Start of RECORDED DATA

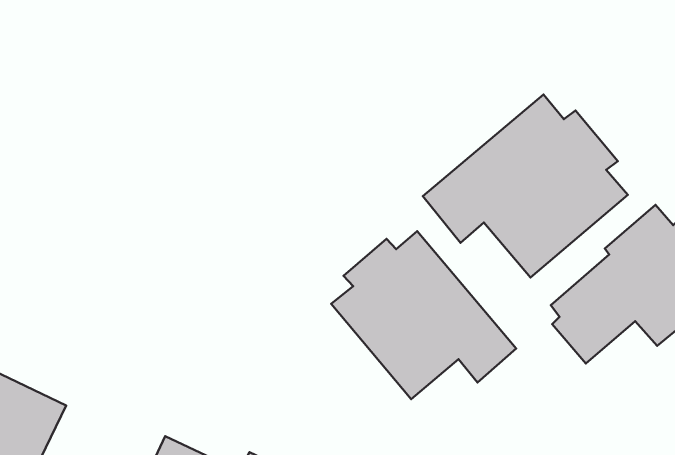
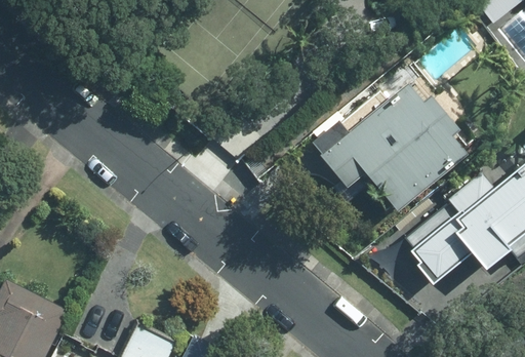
building: [331,231,516,399] -> none

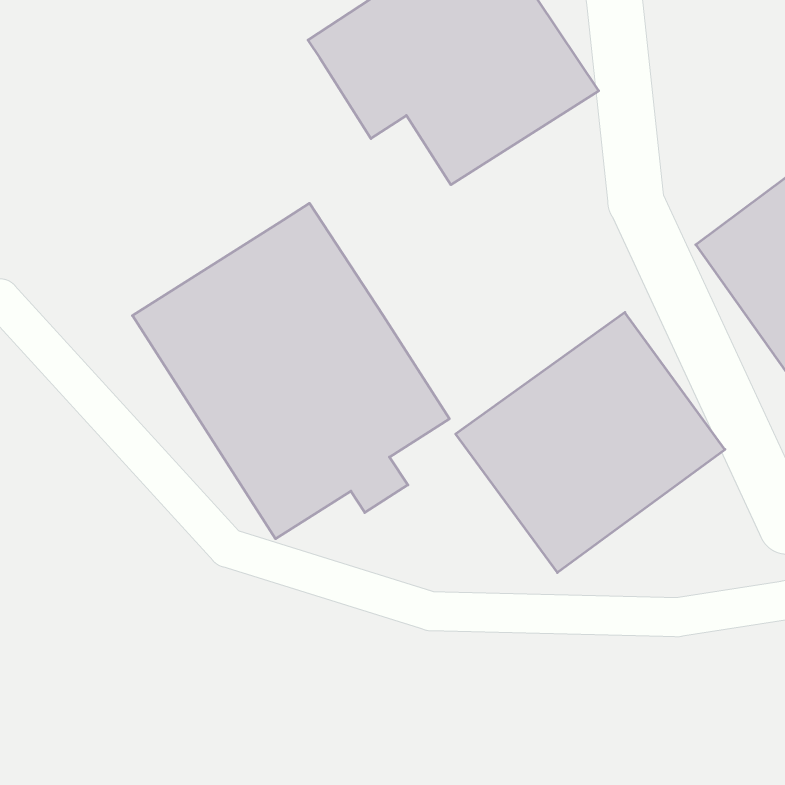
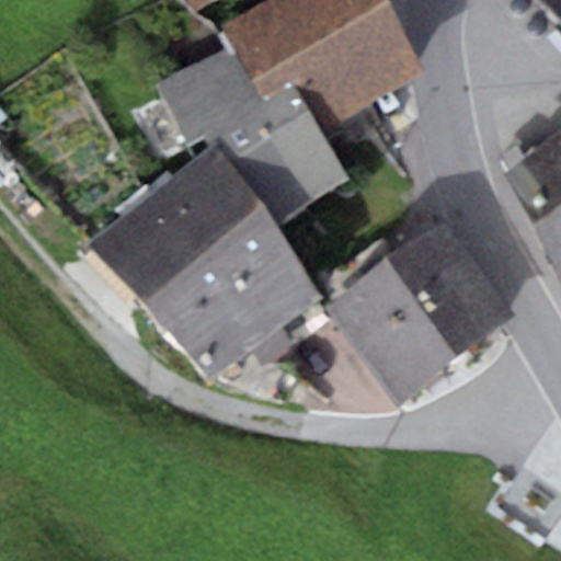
building: none -> [158,42,351,225]

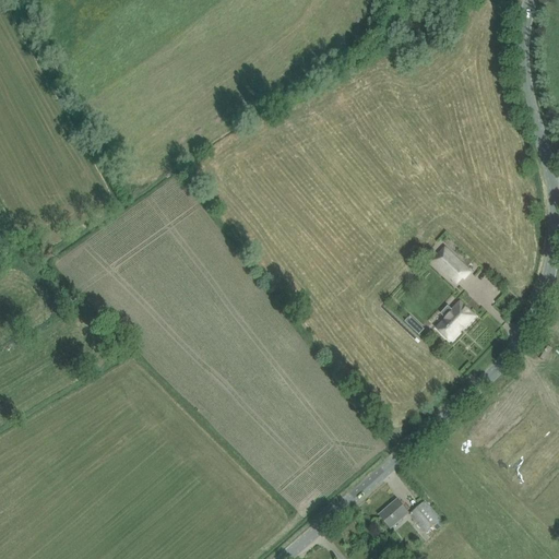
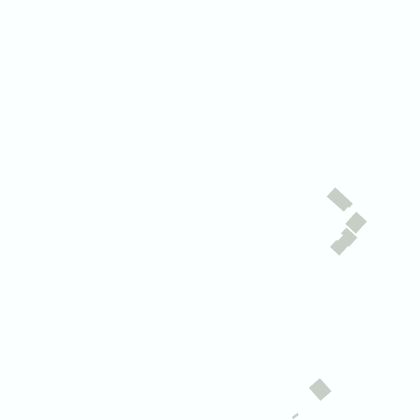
building: none -> [344,211,368,234]
building: [377,497,408,527] -> none

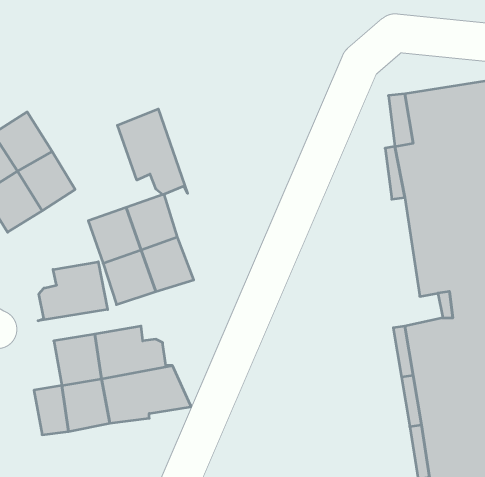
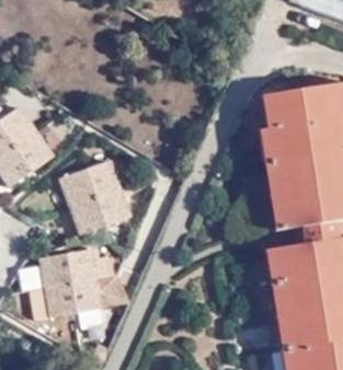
building: [117,109,188,195] -> none
building: [38,262,108,321] -> none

End of RECORDED DATA

Copy out, with no pictures, the lines from the one containing "building: none -> [158,42,351,225]" through the last line of the data above, both ends included and each word unchanged.

▶ ANSWER SPACE:
building: none -> [158,42,351,225]

building: none -> [344,211,368,234]
building: [377,497,408,527] -> none

building: [117,109,188,195] -> none
building: [38,262,108,321] -> none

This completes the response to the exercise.